** Records supplied **
================================

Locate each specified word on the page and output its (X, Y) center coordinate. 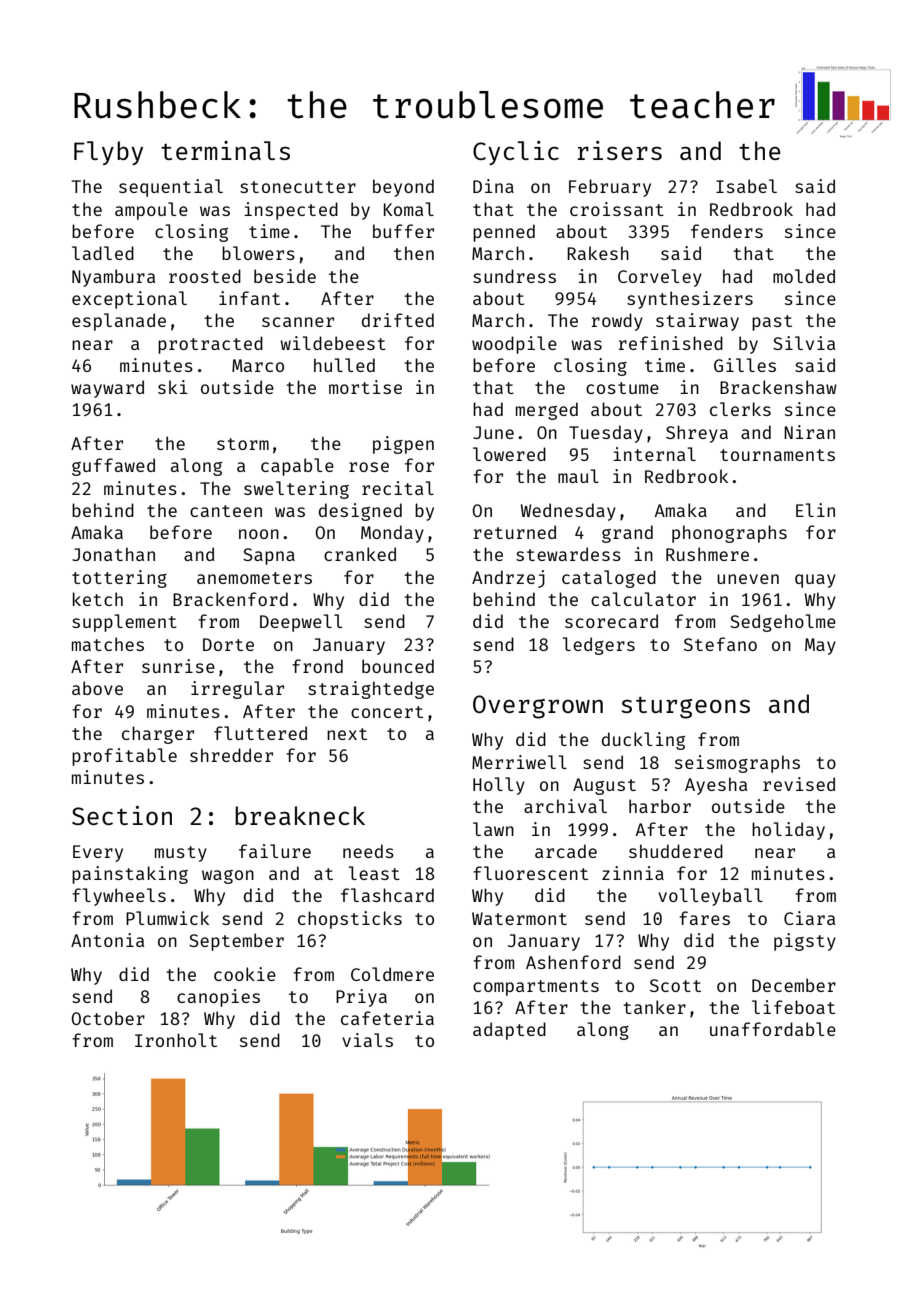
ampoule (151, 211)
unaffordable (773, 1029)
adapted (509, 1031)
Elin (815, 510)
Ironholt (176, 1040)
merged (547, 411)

================================

** Given exercise **
Convert the data above into a JSON list of strings, with one string for each line and no blank lines. Leave the pictures out.

** Task response **
[
  "Locate each specified word on the page and output its (X, Y) center coordinate. ",
  "ampoule (151, 211)",
  "unaffordable (773, 1029)",
  "adapted (509, 1031)",
  "Elin (815, 510)",
  "Ironholt (176, 1040)",
  "merged (547, 411)"
]